* Your instructions: Return only the tail of the data below, word for word: the line with "desk: (1765, 491) -> (525, 221), moved" and each line after it through the final one.

Spatial change descriptions:

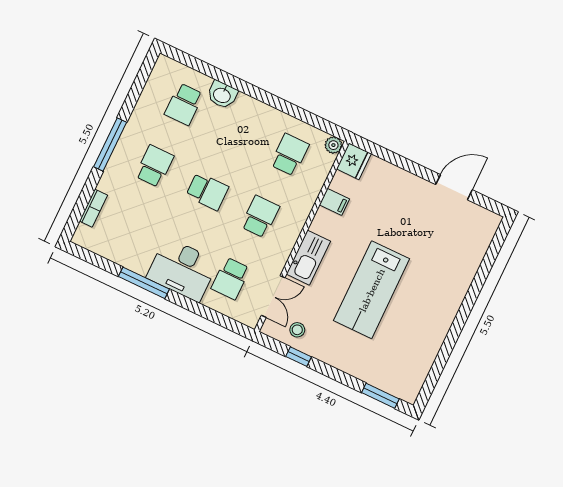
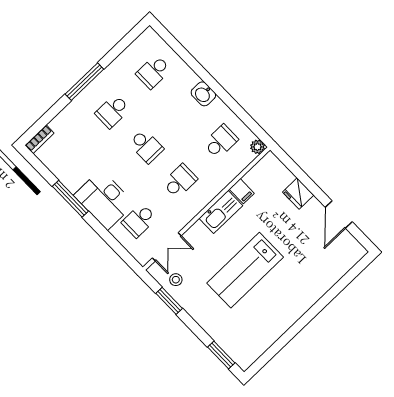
washbasin: (222, 95) -> (203, 94), moved
fridge: (354, 161) -> (298, 194), moved, turned 90
school desk: (154, 166) -> (112, 111), turned 180
door: (454, 187) -> (339, 215), swing flipped
bookcase: (93, 208) -> (39, 139), moved
kitchen sink: (308, 258) -> (221, 212), moved
window: (299, 357) -> (169, 301), width x1.50

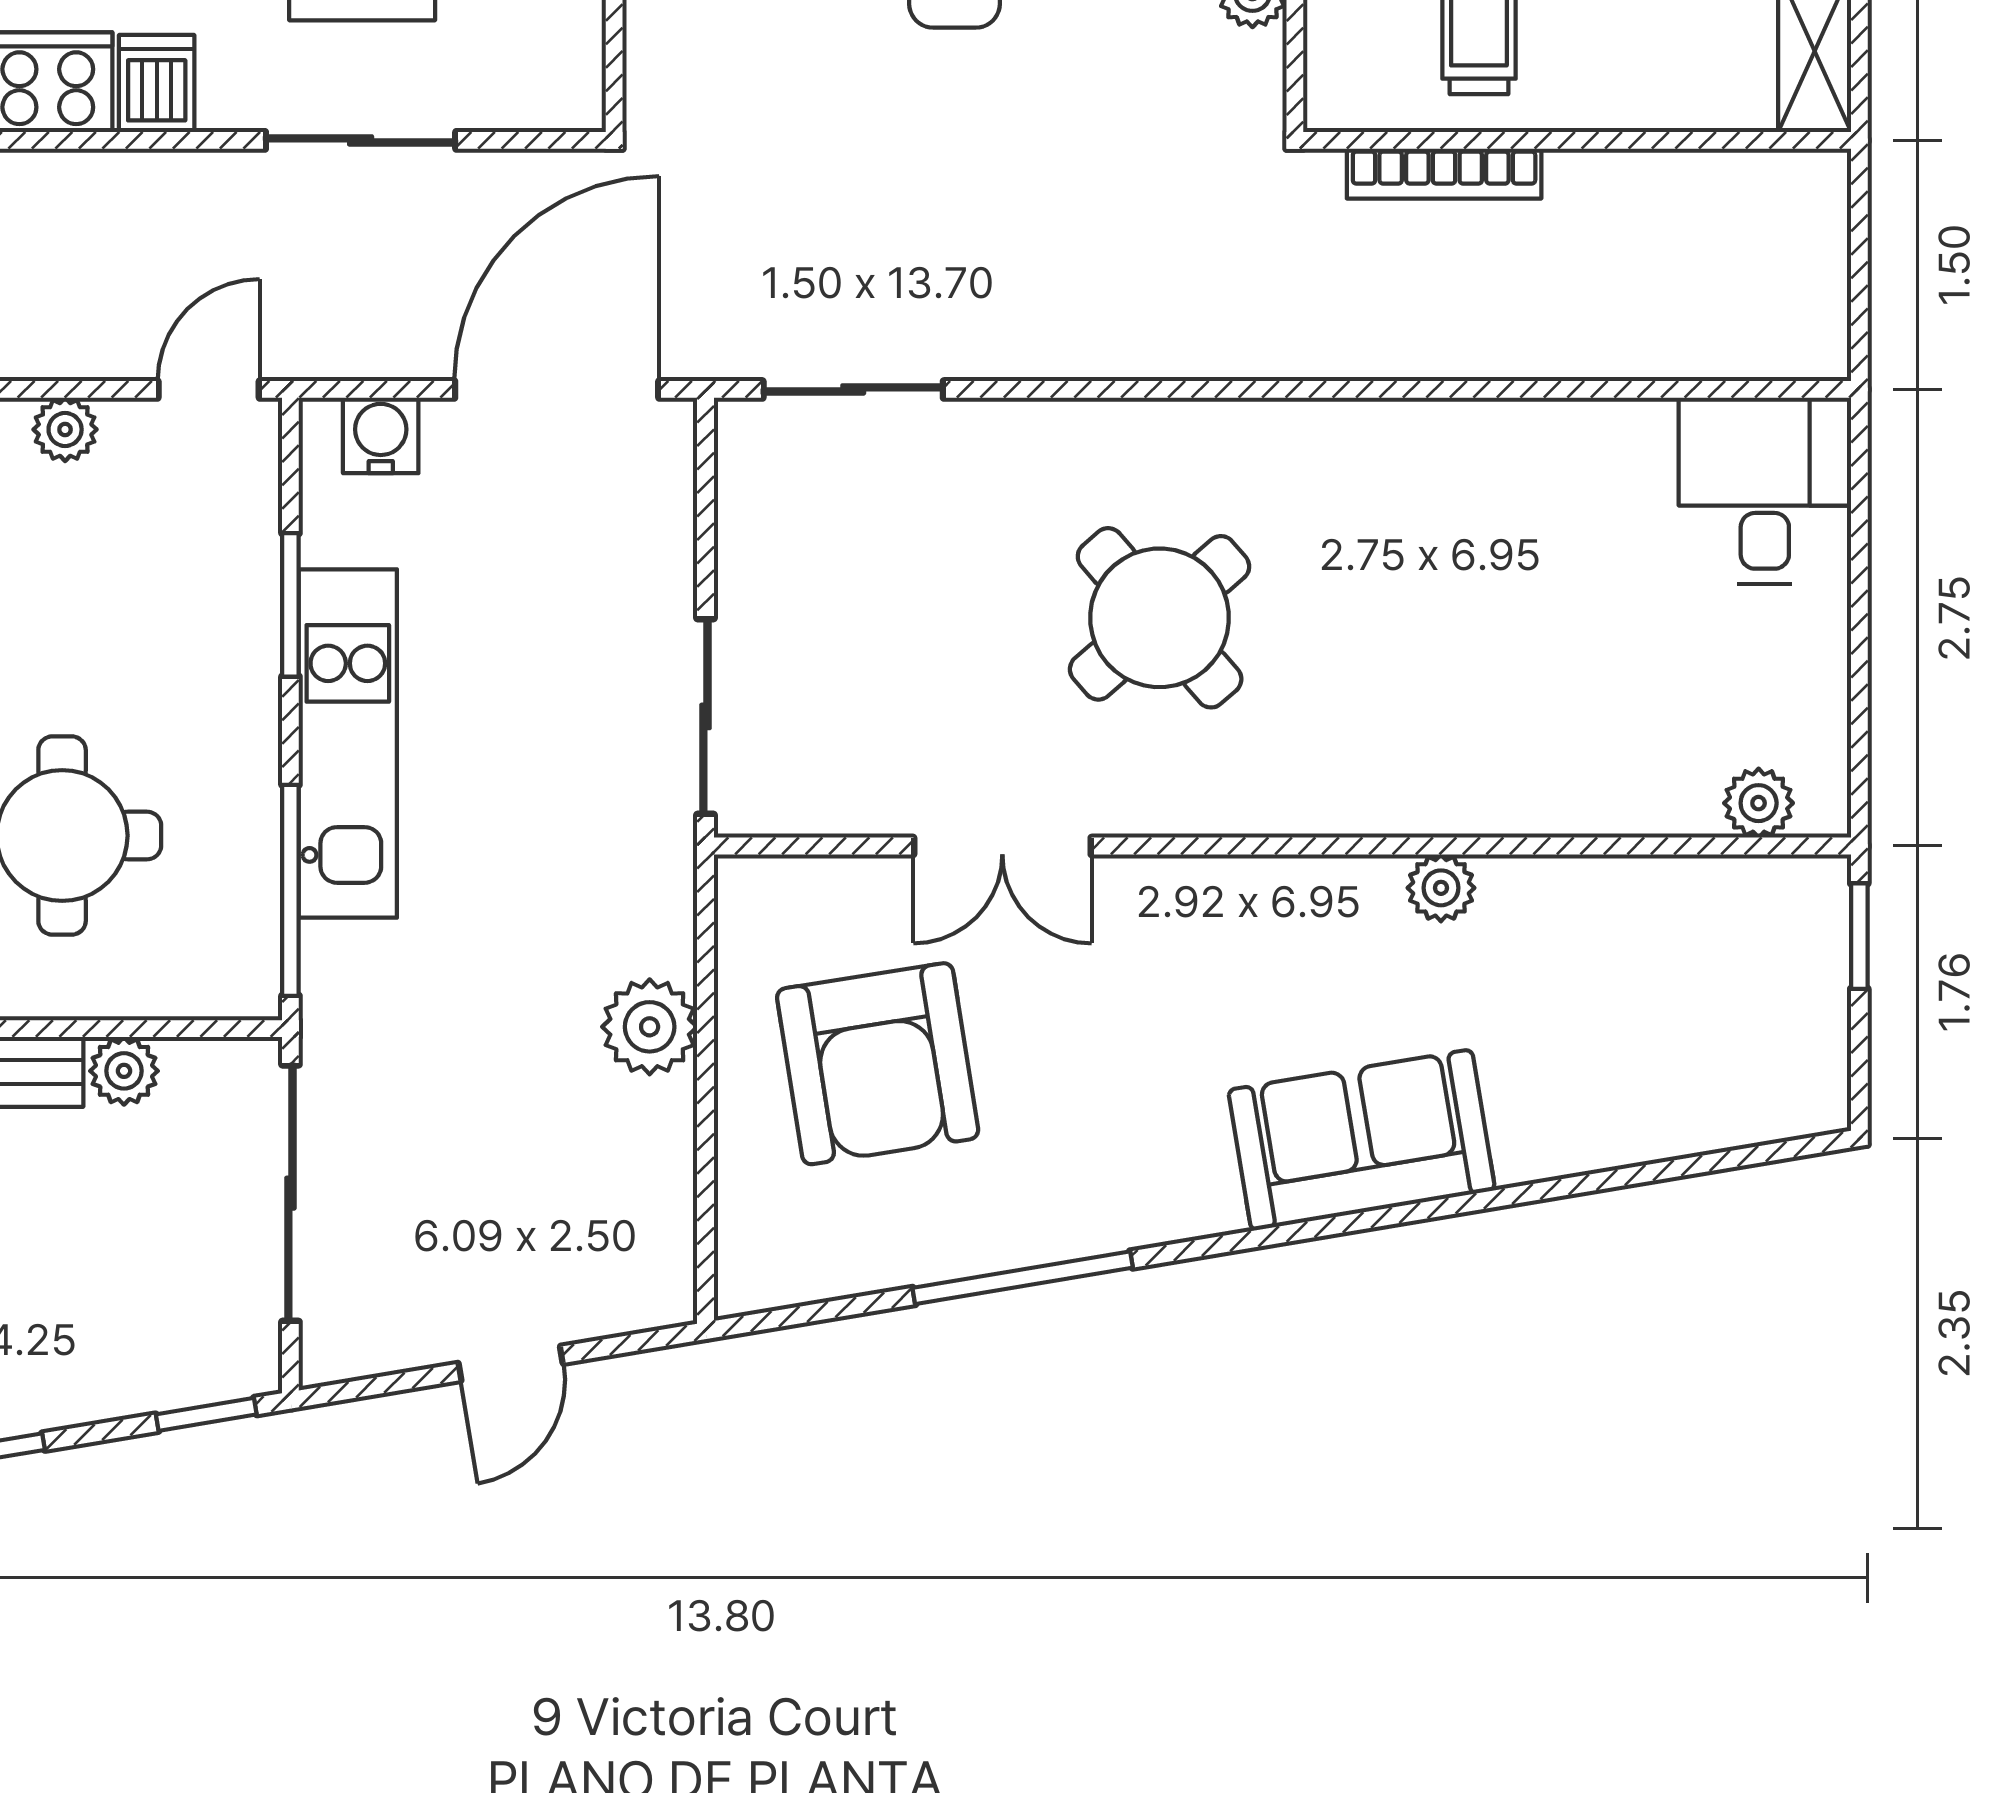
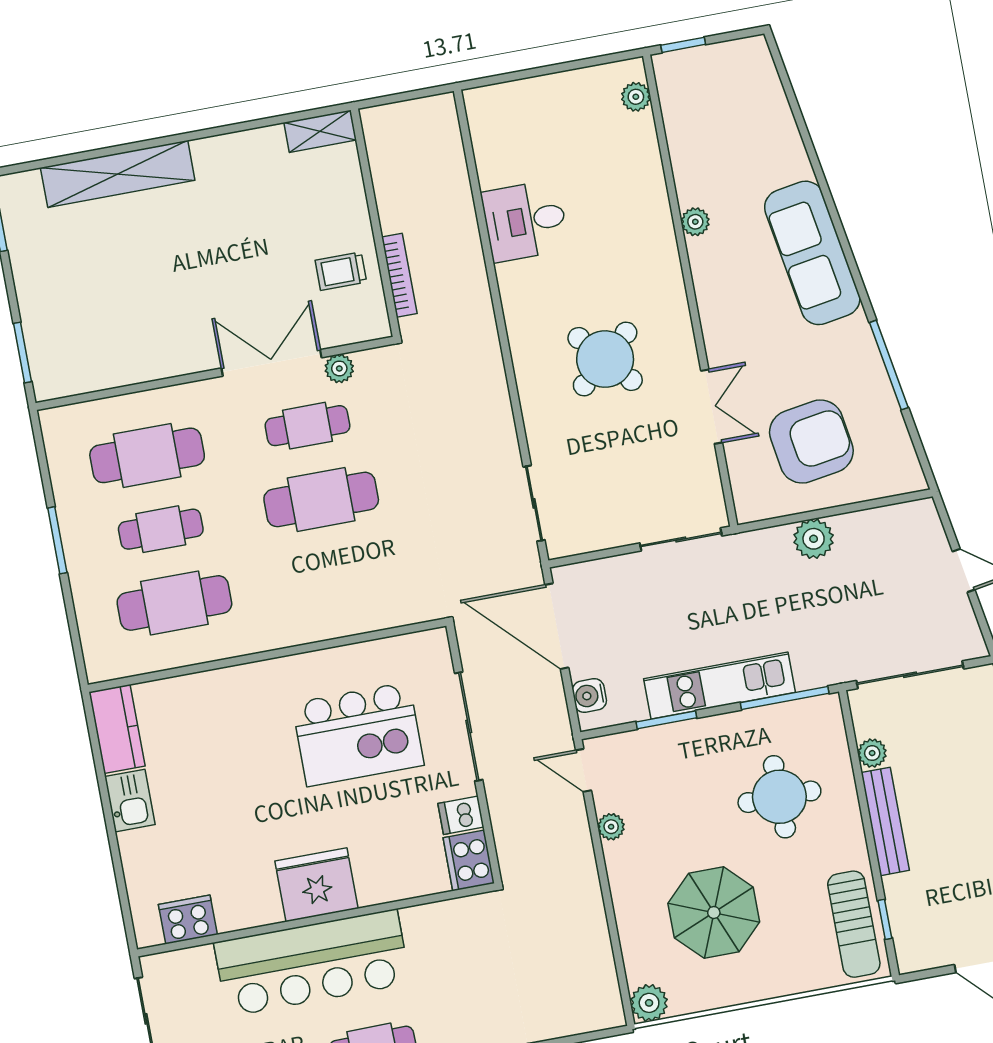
sliding door: (361, 140) -> (469, 726), width x1.37
desk: (1765, 491) -> (525, 221), moved
sofa: (1362, 1140) -> (812, 253), width x1.36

* Problem solution:
desk: (1765, 491) -> (525, 221), moved
sofa: (1362, 1140) -> (812, 253), width x1.36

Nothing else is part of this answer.